▶ [What is needed]
Please transcribe the records precisely; pictures stay out of your copy.

-*-*-

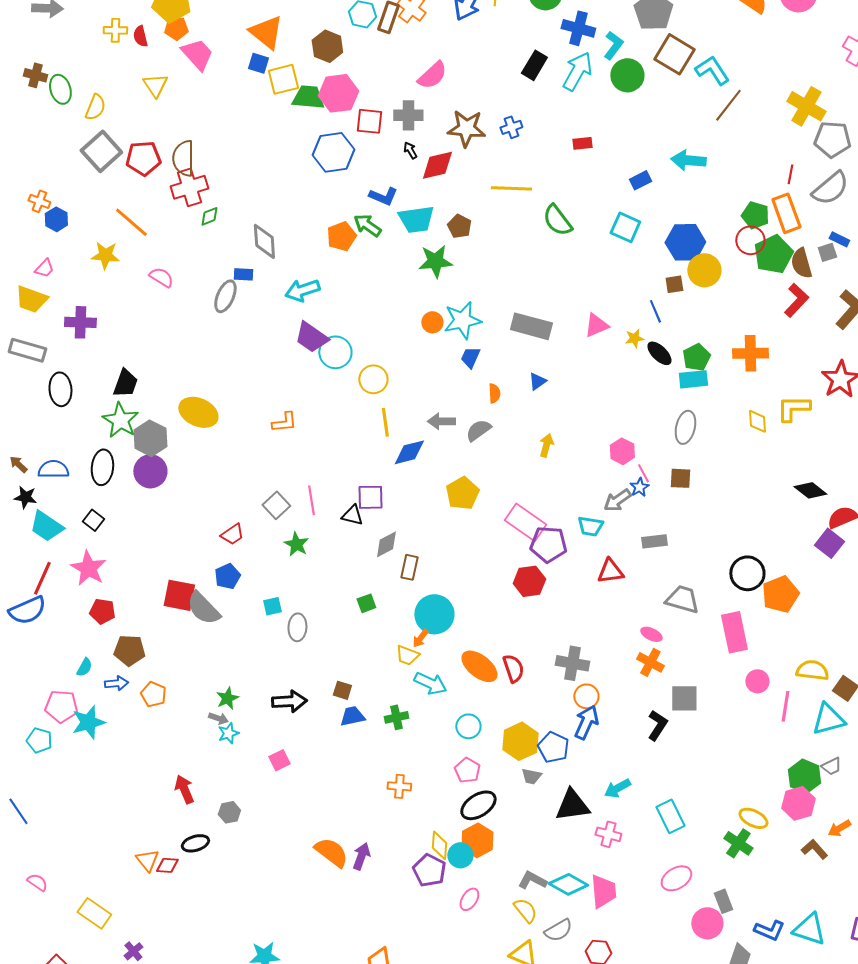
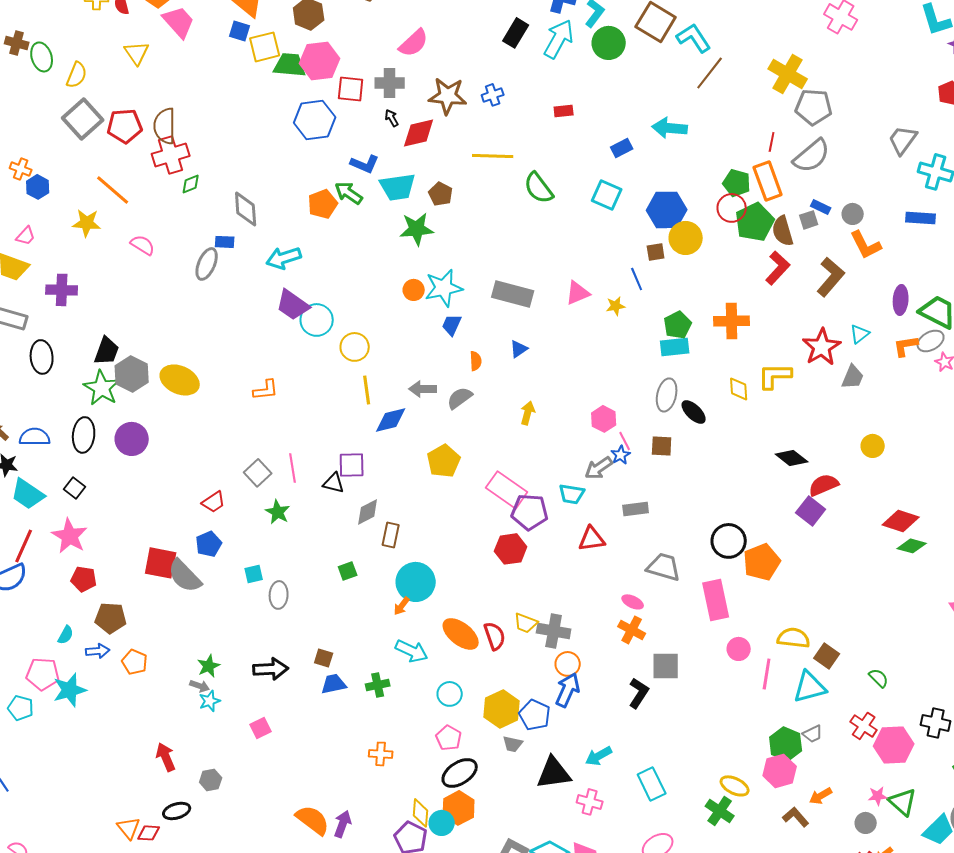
black ellipse: (659, 353) -> (694, 412), moved
gray hexagon: (150, 438) -> (132, 374), moved
yellow trapezoid: (407, 655) -> (526, 623), moved

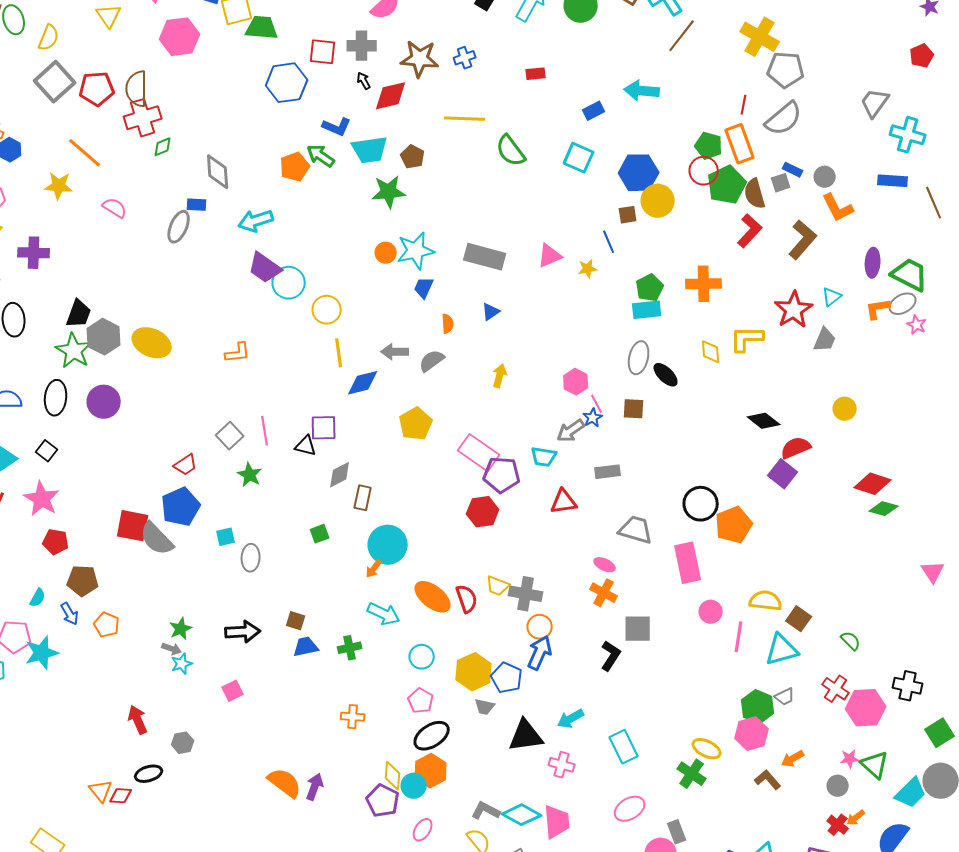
pink hexagon: (320, 61) -> (180, 37), moved
blue pentagon: (209, 544) -> (181, 507), size x1.5
blue arrow: (98, 651) -> (70, 614), turned 65

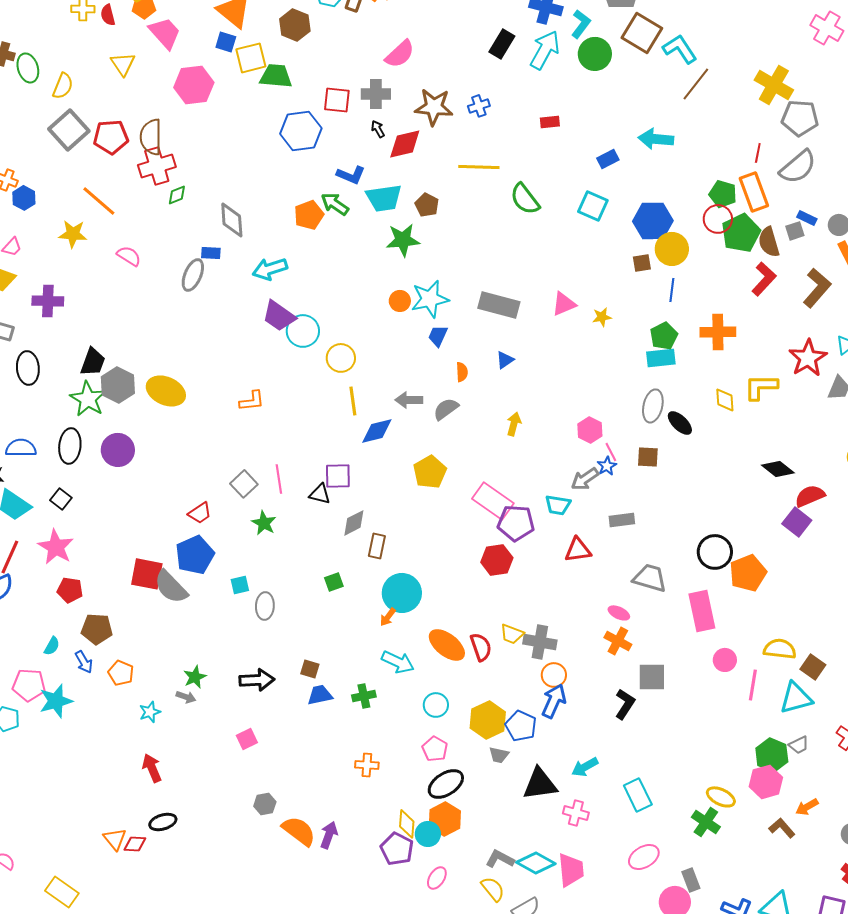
blue line: (609, 242) -> (672, 290), moved, turned 30
cyan star: (182, 664) -> (150, 712), moved
gray hexagon: (183, 743) -> (265, 804), moved

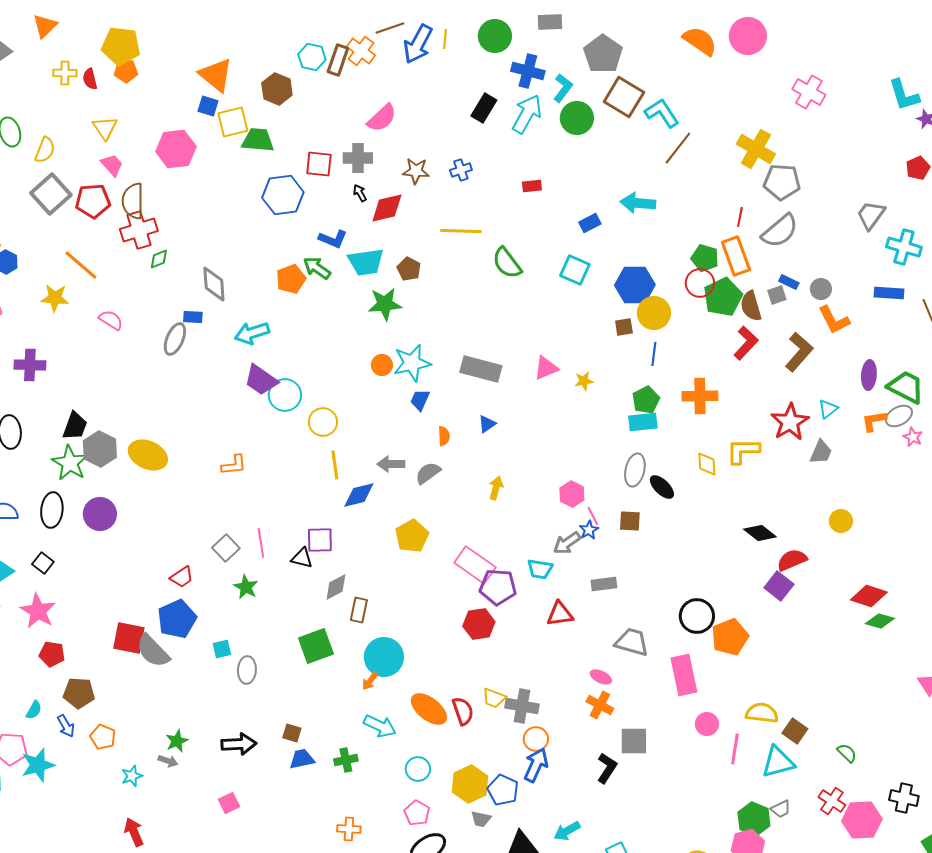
pink trapezoid: (165, 33) -> (112, 165), moved, size x0.7
brown star: (434, 107) -> (416, 171), size x0.7
green square: (334, 582) -> (316, 646), size x1.8

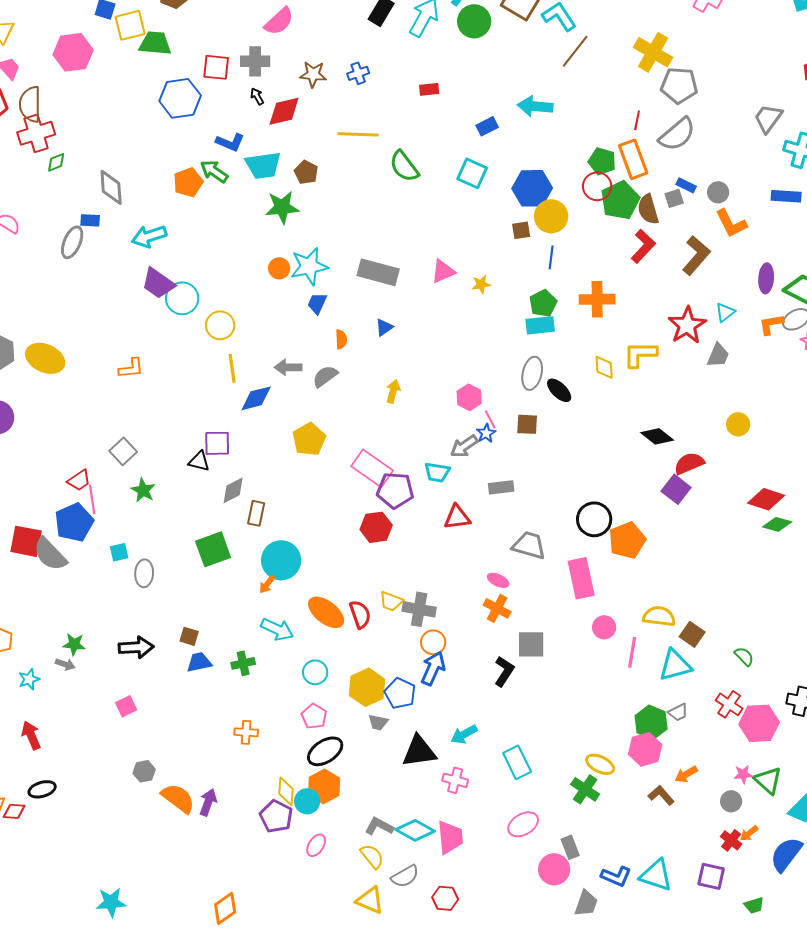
pink line: (261, 543) -> (92, 499), moved
green star: (177, 741) -> (74, 644), turned 30

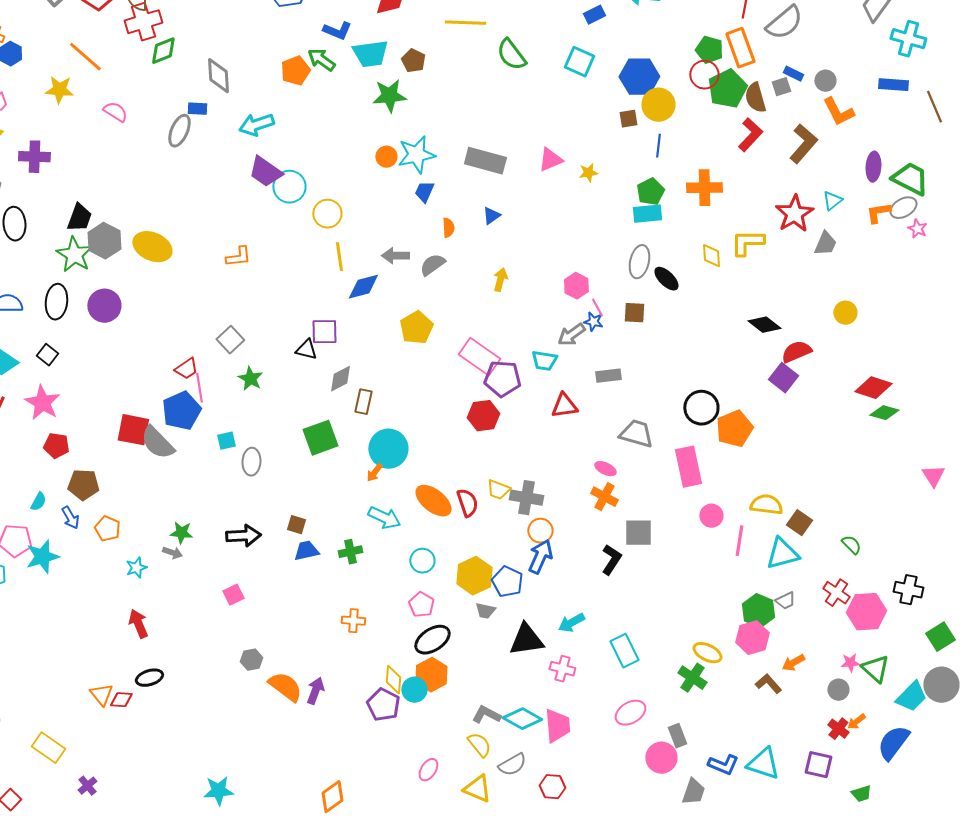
green diamond: (56, 162) -> (163, 51), size x1.4
blue star: (486, 433) -> (593, 322), turned -30
pink ellipse: (316, 845) -> (428, 770), moved

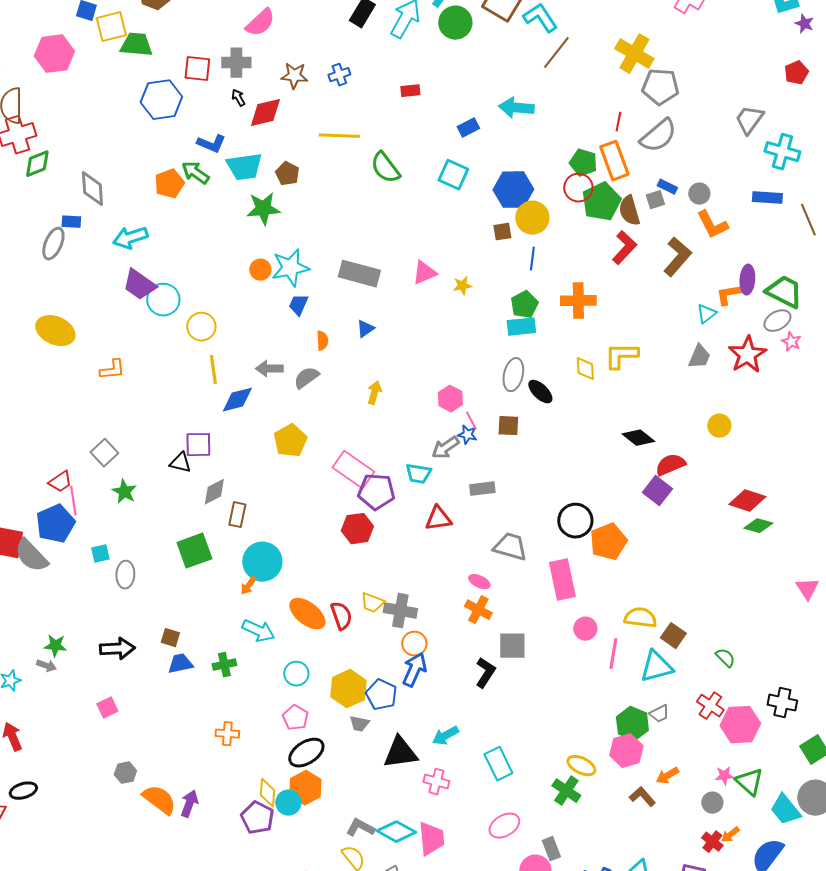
orange L-shape: (878, 213) -> (728, 295), moved
red star: (794, 214) -> (747, 355), moved
yellow ellipse: (152, 247) -> (55, 331), moved
cyan trapezoid: (911, 697) -> (785, 810), turned 96

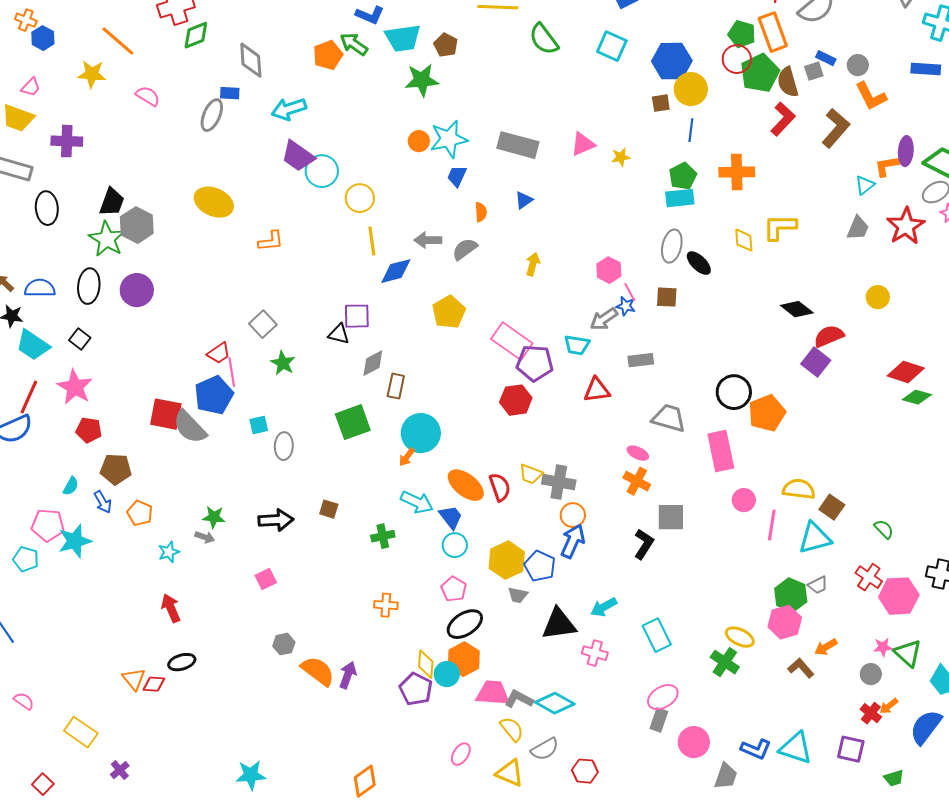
blue trapezoid: (180, 664) -> (451, 517), moved, turned 64
pink trapezoid: (431, 839) -> (493, 693), moved, turned -81
gray rectangle: (551, 849) -> (659, 720), moved, turned 40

-*-*-

▶ [Response for this exercise]
black ellipse: (659, 353) -> (694, 412), moved
gray hexagon: (150, 438) -> (132, 374), moved
yellow trapezoid: (407, 655) -> (526, 623), moved

pink hexagon: (320, 61) -> (180, 37), moved
blue pentagon: (209, 544) -> (181, 507), size x1.5
blue arrow: (98, 651) -> (70, 614), turned 65

blue line: (609, 242) -> (672, 290), moved, turned 30
cyan star: (182, 664) -> (150, 712), moved
gray hexagon: (183, 743) -> (265, 804), moved

pink trapezoid: (165, 33) -> (112, 165), moved, size x0.7
brown star: (434, 107) -> (416, 171), size x0.7
green square: (334, 582) -> (316, 646), size x1.8

pink line: (261, 543) -> (92, 499), moved
green star: (177, 741) -> (74, 644), turned 30

green diamond: (56, 162) -> (163, 51), size x1.4
blue star: (486, 433) -> (593, 322), turned -30
pink ellipse: (316, 845) -> (428, 770), moved

orange L-shape: (878, 213) -> (728, 295), moved
red star: (794, 214) -> (747, 355), moved
yellow ellipse: (152, 247) -> (55, 331), moved
cyan trapezoid: (911, 697) -> (785, 810), turned 96

blue trapezoid: (180, 664) -> (451, 517), moved, turned 64
pink trapezoid: (431, 839) -> (493, 693), moved, turned -81
gray rectangle: (551, 849) -> (659, 720), moved, turned 40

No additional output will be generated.